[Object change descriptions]
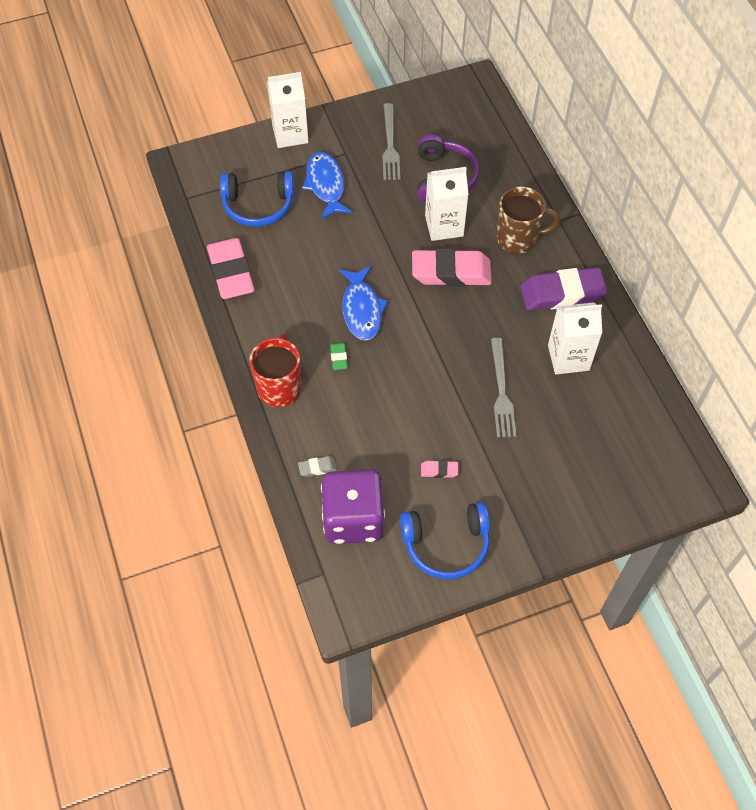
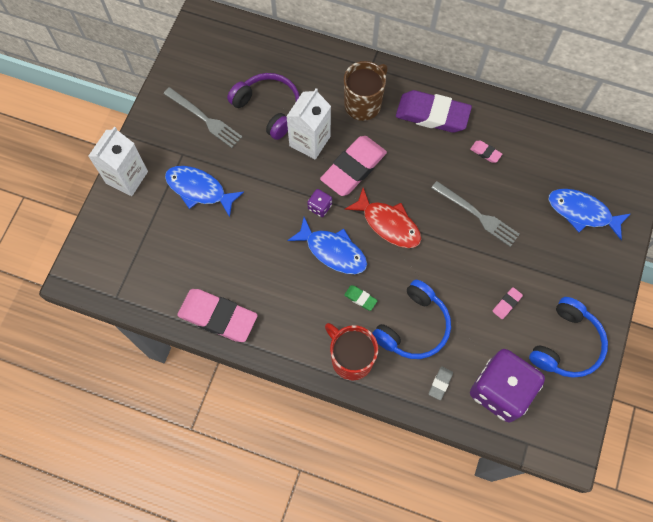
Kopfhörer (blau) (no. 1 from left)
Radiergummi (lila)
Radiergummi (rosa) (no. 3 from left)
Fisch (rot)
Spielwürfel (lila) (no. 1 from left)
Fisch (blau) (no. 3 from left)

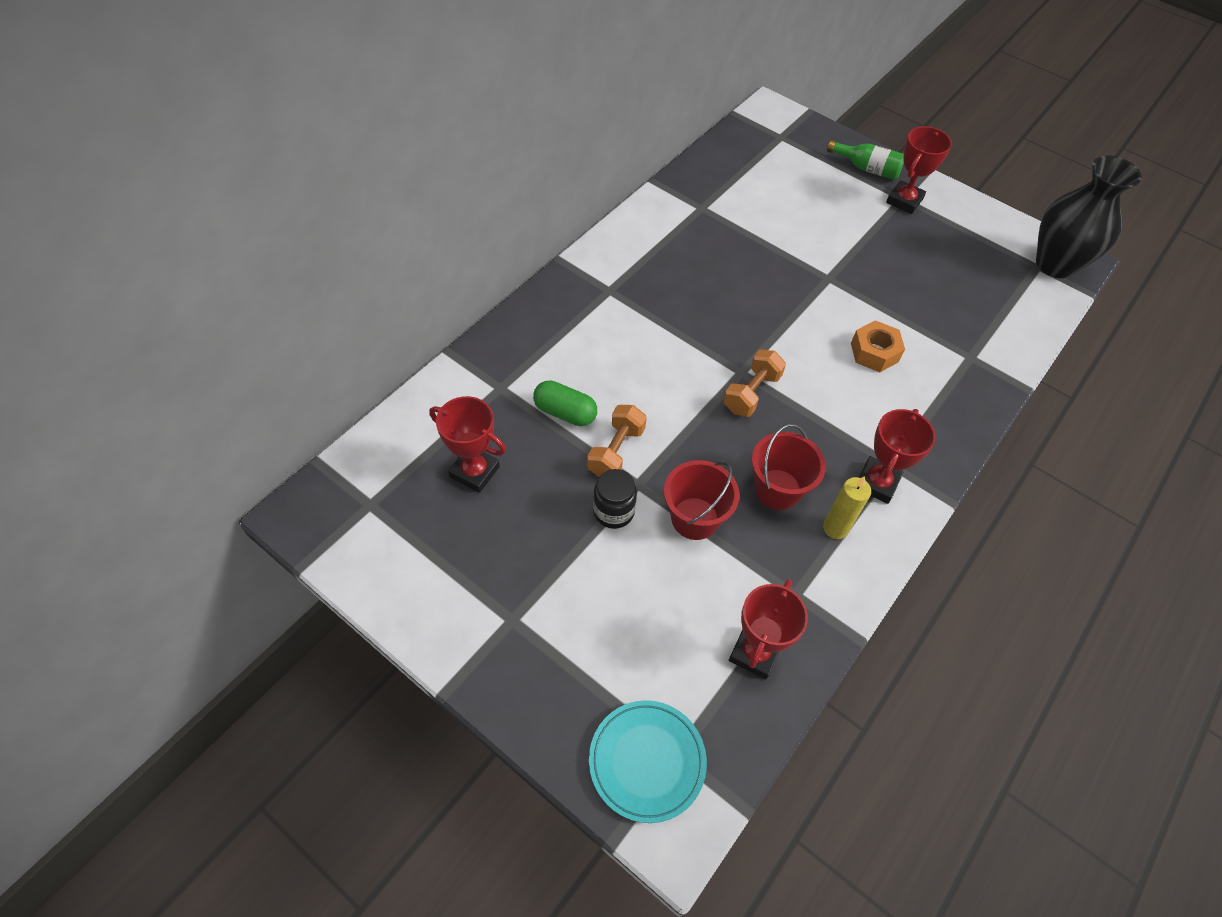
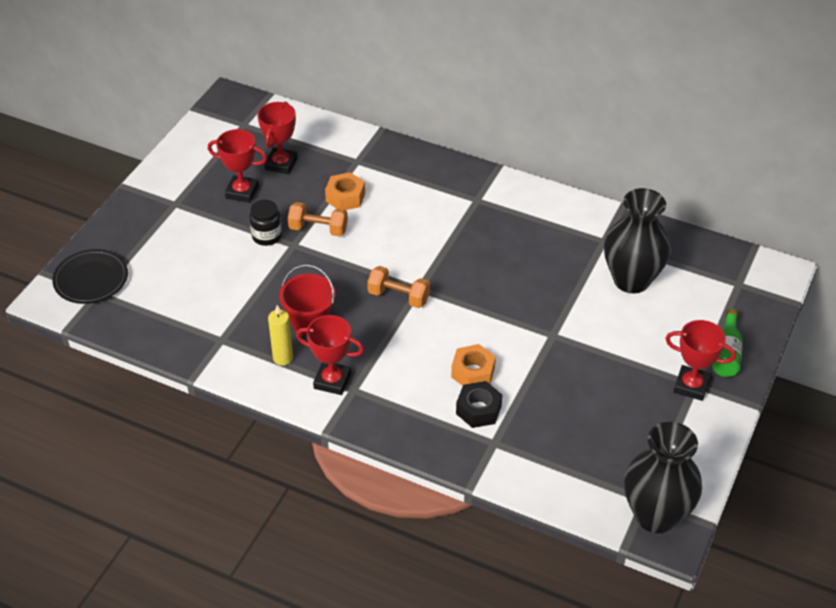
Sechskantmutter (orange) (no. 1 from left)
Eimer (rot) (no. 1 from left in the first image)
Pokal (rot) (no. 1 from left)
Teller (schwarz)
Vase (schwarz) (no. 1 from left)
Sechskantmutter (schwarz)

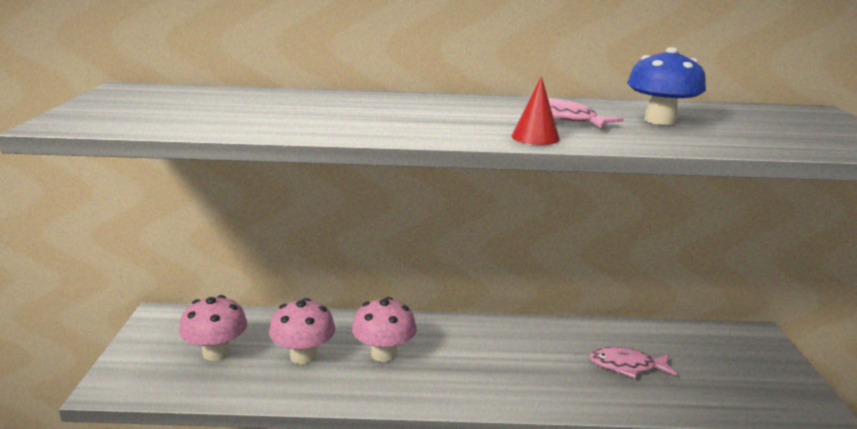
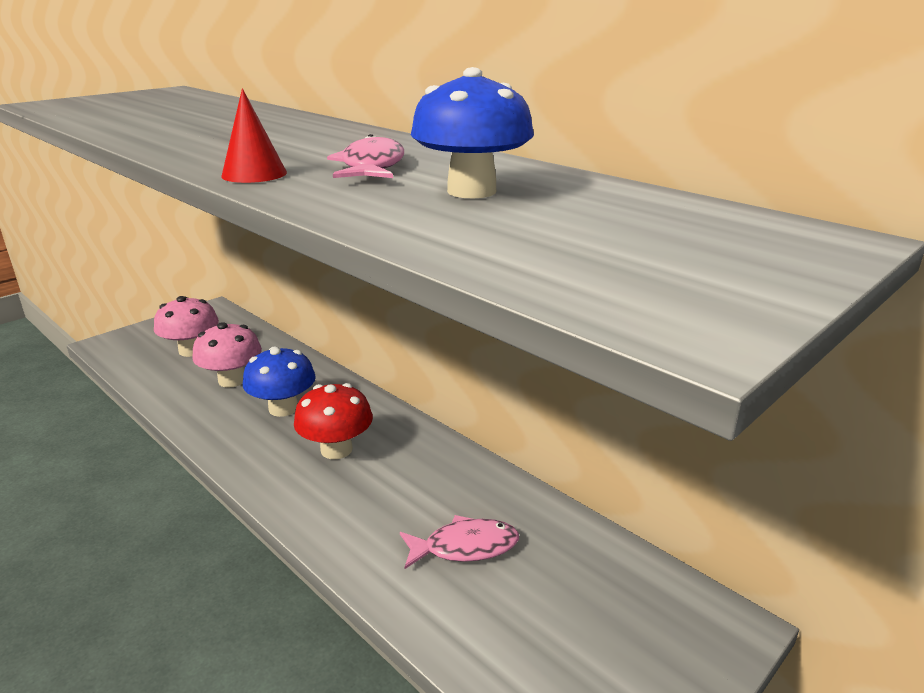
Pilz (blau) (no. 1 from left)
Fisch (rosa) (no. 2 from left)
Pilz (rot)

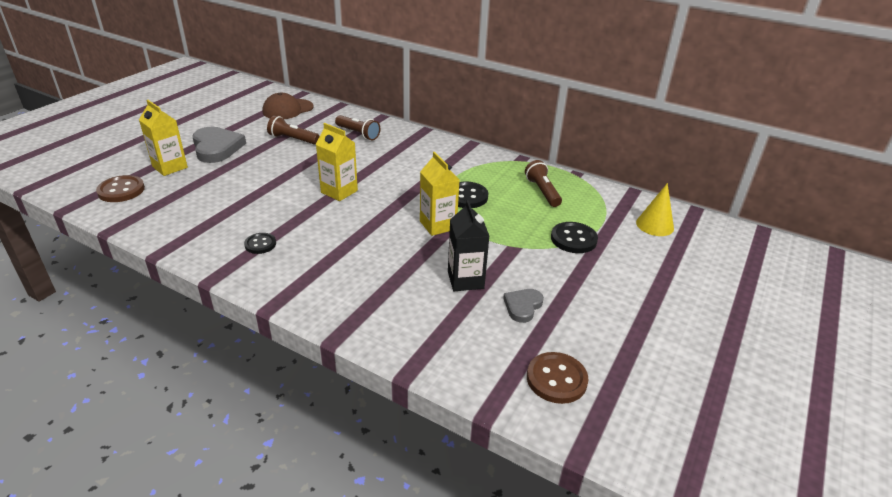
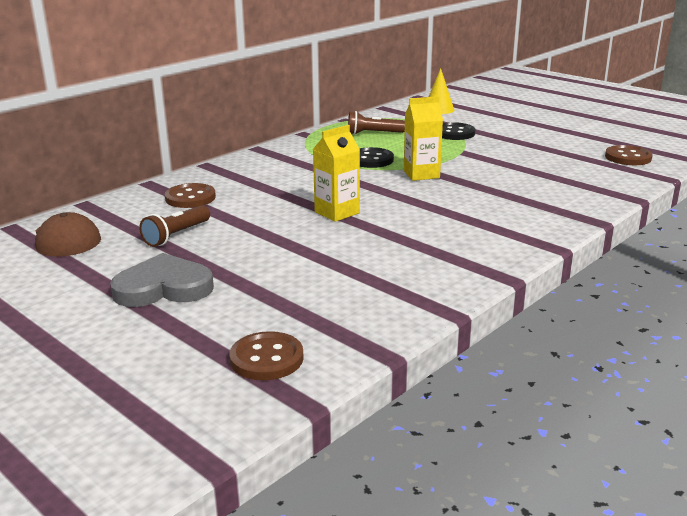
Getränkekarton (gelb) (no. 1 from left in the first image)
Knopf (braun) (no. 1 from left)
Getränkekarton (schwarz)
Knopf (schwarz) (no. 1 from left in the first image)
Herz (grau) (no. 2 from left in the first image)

#### TASK DETAILS:
Every line above must appear in the answer unchanged, and no picture may appear in it.

#### RESULT:
Kopfhörer (blau) (no. 1 from left)
Radiergummi (lila)
Radiergummi (rosa) (no. 3 from left)
Fisch (rot)
Spielwürfel (lila) (no. 1 from left)
Fisch (blau) (no. 3 from left)

Sechskantmutter (orange) (no. 1 from left)
Eimer (rot) (no. 1 from left in the first image)
Pokal (rot) (no. 1 from left)
Teller (schwarz)
Vase (schwarz) (no. 1 from left)
Sechskantmutter (schwarz)

Pilz (blau) (no. 1 from left)
Fisch (rosa) (no. 2 from left)
Pilz (rot)

Getränkekarton (gelb) (no. 1 from left in the first image)
Knopf (braun) (no. 1 from left)
Getränkekarton (schwarz)
Knopf (schwarz) (no. 1 from left in the first image)
Herz (grau) (no. 2 from left in the first image)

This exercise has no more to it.